| WHAT IS EXPECTED |
Images are to be dropped, and the rest of the data reproduced exactly.

| GIVEN INFORMATION |
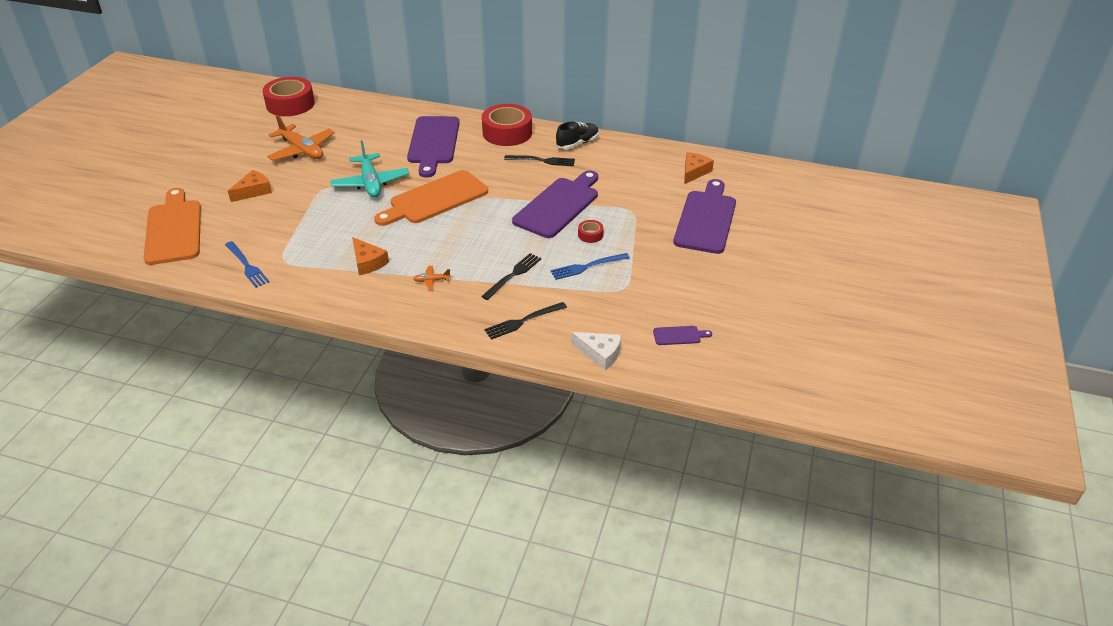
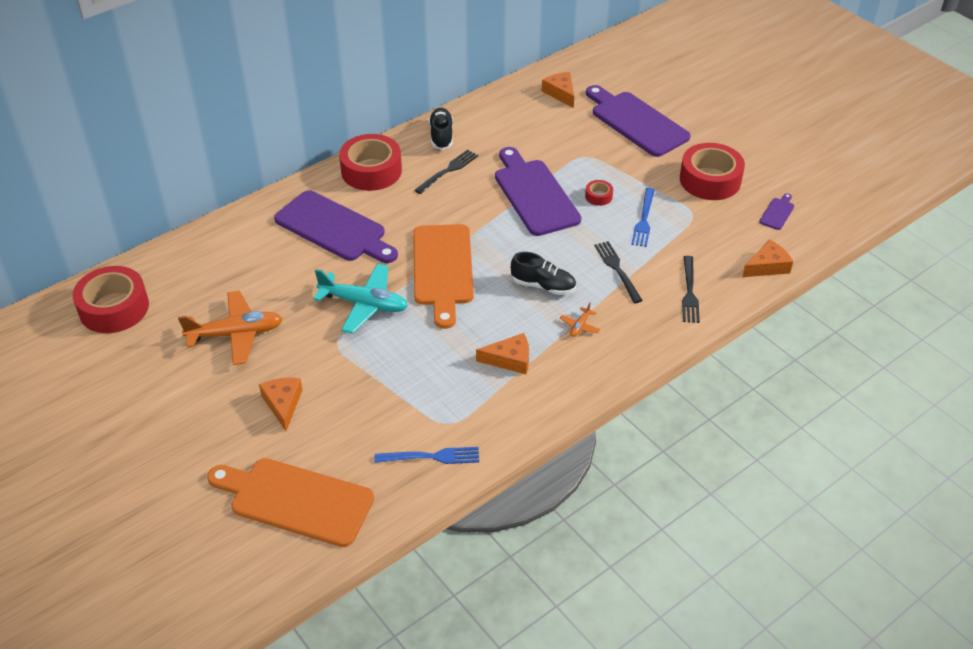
camera: 55 degrees left, 5 degrees up
(460, 247) = (543, 286): none -> black shoe
(600, 354) = (767, 266): white cheese -> orange cheese
(678, 283) = (710, 180): none -> red tape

| WRITTEN ANSWER |
camera: 55 degrees left, 5 degrees up
(460, 247) = (543, 286): none -> black shoe
(600, 354) = (767, 266): white cheese -> orange cheese
(678, 283) = (710, 180): none -> red tape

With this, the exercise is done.